== Work to complete ==
Please transcribe these lines word for word, starting with the first line and ending with the line that contains "woodshed [338, 396]", including both of those lines.

━━━━━ Supplied entries

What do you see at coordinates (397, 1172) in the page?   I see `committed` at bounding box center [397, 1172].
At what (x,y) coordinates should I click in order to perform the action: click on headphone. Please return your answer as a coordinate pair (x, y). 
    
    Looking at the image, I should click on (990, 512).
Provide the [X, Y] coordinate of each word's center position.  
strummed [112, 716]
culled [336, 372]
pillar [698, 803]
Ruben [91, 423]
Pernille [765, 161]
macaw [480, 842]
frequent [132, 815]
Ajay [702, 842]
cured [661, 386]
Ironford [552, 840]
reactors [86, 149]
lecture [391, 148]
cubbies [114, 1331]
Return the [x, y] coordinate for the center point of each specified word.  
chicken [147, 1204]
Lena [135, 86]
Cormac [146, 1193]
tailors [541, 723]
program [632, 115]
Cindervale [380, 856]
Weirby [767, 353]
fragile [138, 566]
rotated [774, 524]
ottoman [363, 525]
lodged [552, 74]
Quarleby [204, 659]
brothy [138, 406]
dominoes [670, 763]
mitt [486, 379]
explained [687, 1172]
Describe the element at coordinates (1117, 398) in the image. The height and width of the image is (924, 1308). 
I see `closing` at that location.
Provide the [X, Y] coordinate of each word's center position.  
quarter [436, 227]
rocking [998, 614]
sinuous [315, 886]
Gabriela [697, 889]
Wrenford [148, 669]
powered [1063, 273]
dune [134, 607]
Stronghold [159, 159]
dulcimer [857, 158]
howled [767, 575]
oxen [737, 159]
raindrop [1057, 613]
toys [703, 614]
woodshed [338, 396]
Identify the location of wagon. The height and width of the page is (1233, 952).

━━━━━━━━━━

== Exercise solution ==
What do you see at coordinates (397, 1172) in the page?   I see `committed` at bounding box center [397, 1172].
At what (x,y) coordinates should I click in order to perform the action: click on headphone. Please return your answer as a coordinate pair (x, y). 
    
    Looking at the image, I should click on (990, 512).
Provide the [X, Y] coordinate of each word's center position.  
strummed [112, 716]
culled [336, 372]
pillar [698, 803]
Ruben [91, 423]
Pernille [765, 161]
macaw [480, 842]
frequent [132, 815]
Ajay [702, 842]
cured [661, 386]
Ironford [552, 840]
reactors [86, 149]
lecture [391, 148]
cubbies [114, 1331]
Return the [x, y] coordinate for the center point of each specified word.  
chicken [147, 1204]
Lena [135, 86]
Cormac [146, 1193]
tailors [541, 723]
program [632, 115]
Cindervale [380, 856]
Weirby [767, 353]
fragile [138, 566]
rotated [774, 524]
ottoman [363, 525]
lodged [552, 74]
Quarleby [204, 659]
brothy [138, 406]
dominoes [670, 763]
mitt [486, 379]
explained [687, 1172]
Describe the element at coordinates (1117, 398) in the image. The height and width of the image is (924, 1308). 
I see `closing` at that location.
Provide the [X, Y] coordinate of each word's center position.  
quarter [436, 227]
rocking [998, 614]
sinuous [315, 886]
Gabriela [697, 889]
Wrenford [148, 669]
powered [1063, 273]
dune [134, 607]
Stronghold [159, 159]
dulcimer [857, 158]
howled [767, 575]
oxen [737, 159]
raindrop [1057, 613]
toys [703, 614]
woodshed [338, 396]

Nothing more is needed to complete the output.